[Scene difference descriptions]
———

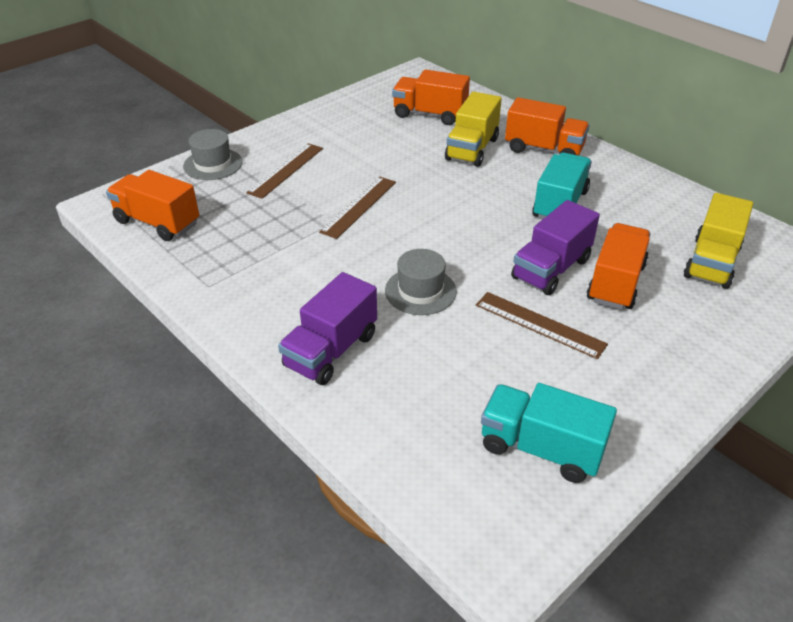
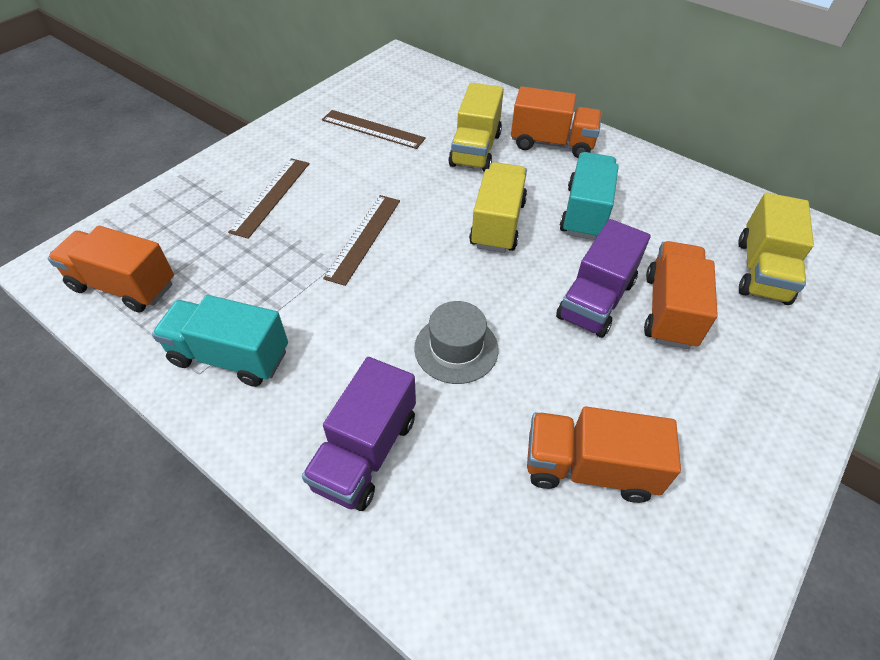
camera: 10 degrees left, 10 degrees up
grey hat [183,129,243,180] -> none
orange truck [392,70,470,125] -> orange truck moved to [527,406,681,503]
brown ruler [476,292,608,359] -> brown ruler moved to [322,110,426,149]
turquoise truck [481,383,617,483] -> turquoise truck moved to [152,295,288,387]
none -> yellow truck [469,162,527,253]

———

# [What you have to do]
Begin with the line that contains "turquoise truck [481,383,617,483]" and end with the last line of the records; set down every line in that span exactly, and nothing else.

# [Output of the exercise]
turquoise truck [481,383,617,483] -> turquoise truck moved to [152,295,288,387]
none -> yellow truck [469,162,527,253]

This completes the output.